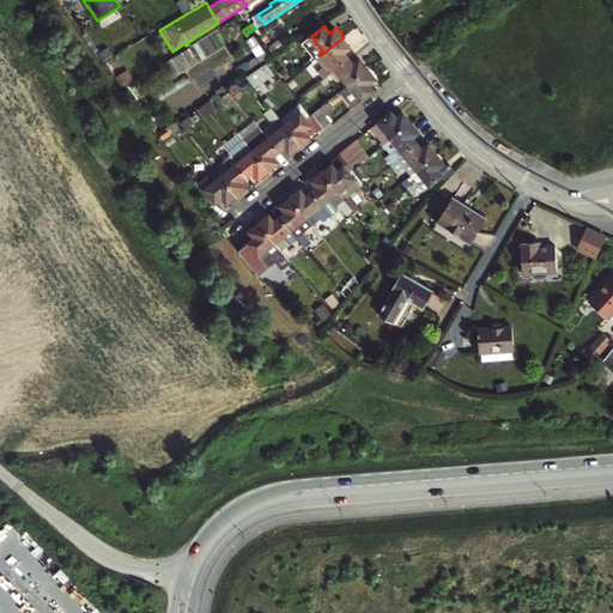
[(351,47),(344,37),(321,55),(315,60),(328,77),(338,68),(350,59),(345,52),(351,47)]
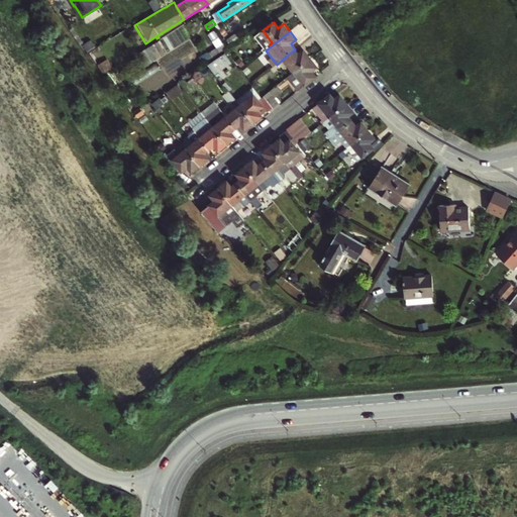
[(291,71),(293,74),(311,59),(304,49),(299,55),(295,49),(285,58),(294,70),(291,71)]
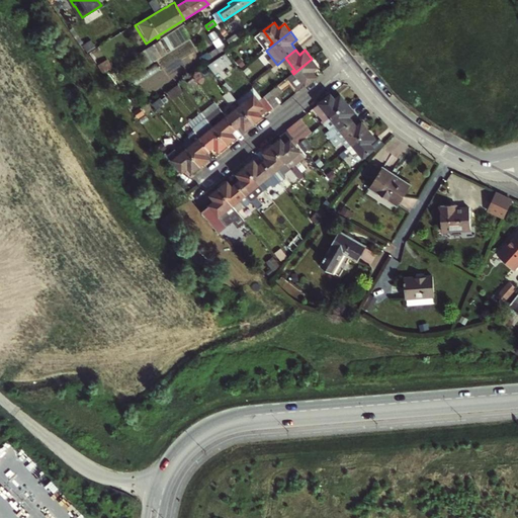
[(226,51),(207,63),(213,71),(232,59),(226,51)]
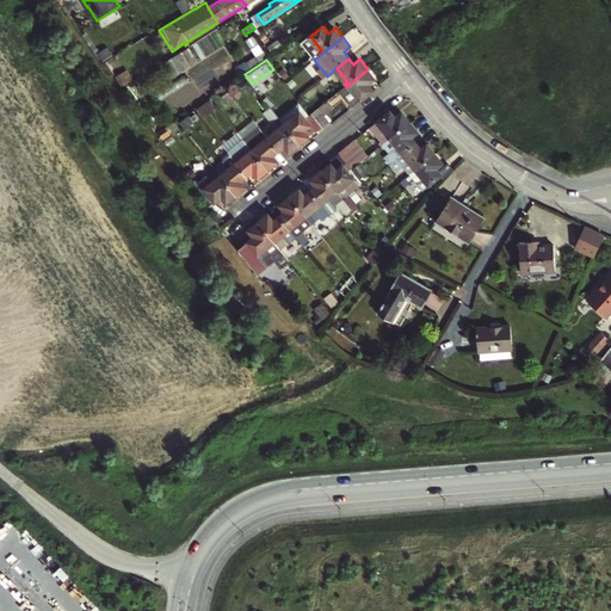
[(368,69),(346,87),(344,88),(356,104),(374,90),(369,84),(375,79),(368,69)]
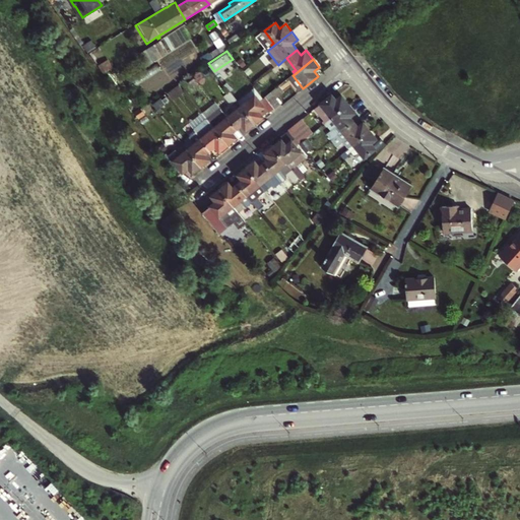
[(266,95),(275,107),(280,103),(276,96),(284,90),(280,85),(266,95)]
· · · ·
Try it
Repeat, word for word, each of the records, omitting any image they hold.

Solution for this task
[(351,47),(344,37),(321,55),(315,60),(328,77),(338,68),(350,59),(345,52),(351,47)]
[(291,71),(293,74),(311,59),(304,49),(299,55),(295,49),(285,58),(294,70),(291,71)]
[(226,51),(207,63),(213,71),(232,59),(226,51)]
[(368,69),(346,87),(344,88),(356,104),(374,90),(369,84),(375,79),(368,69)]
[(266,95),(275,107),(280,103),(276,96),(284,90),(280,85),(266,95)]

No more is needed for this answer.